## [Work instructions]
Below are the entries to work from; restate word for word the portion that opens with the line containing "C6: none -> 470nF (COM, IC7/in+)" and closes with the line containing "R8: none -> 100k (CT, OSC)", keeping both.

## [Data records]
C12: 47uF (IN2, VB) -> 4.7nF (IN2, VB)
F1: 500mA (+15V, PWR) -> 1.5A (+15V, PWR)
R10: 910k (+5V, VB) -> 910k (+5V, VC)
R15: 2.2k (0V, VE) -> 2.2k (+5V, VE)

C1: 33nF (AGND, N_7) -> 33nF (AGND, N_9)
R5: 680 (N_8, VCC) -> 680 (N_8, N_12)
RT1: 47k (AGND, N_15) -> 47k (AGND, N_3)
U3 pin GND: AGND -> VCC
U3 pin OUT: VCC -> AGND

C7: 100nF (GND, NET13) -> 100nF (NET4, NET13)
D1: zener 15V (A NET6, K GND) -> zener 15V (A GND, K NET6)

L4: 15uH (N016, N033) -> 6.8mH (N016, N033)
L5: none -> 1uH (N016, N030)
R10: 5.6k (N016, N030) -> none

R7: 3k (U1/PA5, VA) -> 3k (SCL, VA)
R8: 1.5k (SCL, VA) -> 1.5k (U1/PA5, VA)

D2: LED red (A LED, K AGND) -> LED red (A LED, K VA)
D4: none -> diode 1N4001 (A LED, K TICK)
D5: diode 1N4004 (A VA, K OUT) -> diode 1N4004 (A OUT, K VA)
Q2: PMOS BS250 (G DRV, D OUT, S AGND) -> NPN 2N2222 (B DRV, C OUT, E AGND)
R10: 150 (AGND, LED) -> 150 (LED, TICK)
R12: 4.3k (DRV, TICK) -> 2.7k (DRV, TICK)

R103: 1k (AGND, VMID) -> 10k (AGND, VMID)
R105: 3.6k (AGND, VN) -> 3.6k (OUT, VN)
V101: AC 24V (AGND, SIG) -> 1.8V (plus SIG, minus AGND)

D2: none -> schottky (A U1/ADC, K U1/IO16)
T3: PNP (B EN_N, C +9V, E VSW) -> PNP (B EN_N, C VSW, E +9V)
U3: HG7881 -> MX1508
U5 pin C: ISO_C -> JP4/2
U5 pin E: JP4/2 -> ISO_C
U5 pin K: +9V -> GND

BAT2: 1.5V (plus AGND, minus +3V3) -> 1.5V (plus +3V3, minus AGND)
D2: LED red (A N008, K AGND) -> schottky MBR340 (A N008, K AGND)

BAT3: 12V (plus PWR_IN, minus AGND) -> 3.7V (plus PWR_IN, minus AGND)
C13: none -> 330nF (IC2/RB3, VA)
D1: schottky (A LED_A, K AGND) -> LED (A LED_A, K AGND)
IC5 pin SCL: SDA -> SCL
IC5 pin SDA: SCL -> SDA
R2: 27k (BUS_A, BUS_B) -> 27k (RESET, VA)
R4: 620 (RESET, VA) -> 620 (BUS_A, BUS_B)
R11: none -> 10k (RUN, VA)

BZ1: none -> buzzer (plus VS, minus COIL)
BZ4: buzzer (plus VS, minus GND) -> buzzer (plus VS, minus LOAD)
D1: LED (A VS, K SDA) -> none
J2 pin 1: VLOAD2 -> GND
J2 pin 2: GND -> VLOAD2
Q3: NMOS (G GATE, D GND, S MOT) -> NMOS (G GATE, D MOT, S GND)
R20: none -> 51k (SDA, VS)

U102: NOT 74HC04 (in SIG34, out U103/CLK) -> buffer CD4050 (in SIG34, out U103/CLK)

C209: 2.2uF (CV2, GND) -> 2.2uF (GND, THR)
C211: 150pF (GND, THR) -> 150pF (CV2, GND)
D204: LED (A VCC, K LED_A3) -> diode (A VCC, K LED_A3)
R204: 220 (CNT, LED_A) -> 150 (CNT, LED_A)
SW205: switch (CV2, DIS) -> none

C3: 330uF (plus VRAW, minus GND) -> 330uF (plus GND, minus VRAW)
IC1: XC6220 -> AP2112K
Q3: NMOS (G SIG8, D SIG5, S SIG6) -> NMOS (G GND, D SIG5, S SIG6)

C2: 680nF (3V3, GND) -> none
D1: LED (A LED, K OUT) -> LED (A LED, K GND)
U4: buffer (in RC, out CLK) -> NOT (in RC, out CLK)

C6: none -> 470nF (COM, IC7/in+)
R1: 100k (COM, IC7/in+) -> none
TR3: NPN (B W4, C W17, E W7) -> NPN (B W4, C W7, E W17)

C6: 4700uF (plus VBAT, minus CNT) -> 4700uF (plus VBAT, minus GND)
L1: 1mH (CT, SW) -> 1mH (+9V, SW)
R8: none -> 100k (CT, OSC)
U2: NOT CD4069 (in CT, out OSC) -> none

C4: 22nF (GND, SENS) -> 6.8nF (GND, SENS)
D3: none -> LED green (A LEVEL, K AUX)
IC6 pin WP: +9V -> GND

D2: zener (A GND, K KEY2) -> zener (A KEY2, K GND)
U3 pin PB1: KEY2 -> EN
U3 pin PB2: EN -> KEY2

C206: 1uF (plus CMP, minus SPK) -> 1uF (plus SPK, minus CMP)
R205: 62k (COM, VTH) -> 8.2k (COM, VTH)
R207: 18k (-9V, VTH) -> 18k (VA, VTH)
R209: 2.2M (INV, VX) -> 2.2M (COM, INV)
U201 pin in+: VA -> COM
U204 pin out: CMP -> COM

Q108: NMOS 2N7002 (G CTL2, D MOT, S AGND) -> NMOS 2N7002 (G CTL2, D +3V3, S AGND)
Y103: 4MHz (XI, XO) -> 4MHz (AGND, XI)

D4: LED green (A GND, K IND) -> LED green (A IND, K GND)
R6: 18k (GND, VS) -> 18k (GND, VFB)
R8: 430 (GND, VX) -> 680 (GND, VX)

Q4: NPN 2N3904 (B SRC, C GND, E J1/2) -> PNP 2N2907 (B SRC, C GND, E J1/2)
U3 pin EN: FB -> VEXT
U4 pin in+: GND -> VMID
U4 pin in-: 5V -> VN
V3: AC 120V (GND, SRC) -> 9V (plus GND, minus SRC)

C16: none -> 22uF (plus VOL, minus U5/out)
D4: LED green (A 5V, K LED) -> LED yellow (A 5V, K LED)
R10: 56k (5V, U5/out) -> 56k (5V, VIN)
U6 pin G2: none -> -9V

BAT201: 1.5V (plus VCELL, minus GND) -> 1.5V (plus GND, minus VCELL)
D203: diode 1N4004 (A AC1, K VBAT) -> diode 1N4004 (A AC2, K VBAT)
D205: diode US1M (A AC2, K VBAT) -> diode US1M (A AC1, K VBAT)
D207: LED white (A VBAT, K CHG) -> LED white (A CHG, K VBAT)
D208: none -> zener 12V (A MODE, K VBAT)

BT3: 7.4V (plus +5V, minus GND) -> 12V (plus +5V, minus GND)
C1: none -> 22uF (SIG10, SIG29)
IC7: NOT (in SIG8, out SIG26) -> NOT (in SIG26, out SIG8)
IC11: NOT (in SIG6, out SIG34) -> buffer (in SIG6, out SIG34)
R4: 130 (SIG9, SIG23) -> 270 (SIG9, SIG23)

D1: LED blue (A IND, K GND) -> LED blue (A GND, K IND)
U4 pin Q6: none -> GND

## [Solution to the exercise]
C6: none -> 470nF (COM, IC7/in+)
R1: 100k (COM, IC7/in+) -> none
TR3: NPN (B W4, C W17, E W7) -> NPN (B W4, C W7, E W17)

C6: 4700uF (plus VBAT, minus CNT) -> 4700uF (plus VBAT, minus GND)
L1: 1mH (CT, SW) -> 1mH (+9V, SW)
R8: none -> 100k (CT, OSC)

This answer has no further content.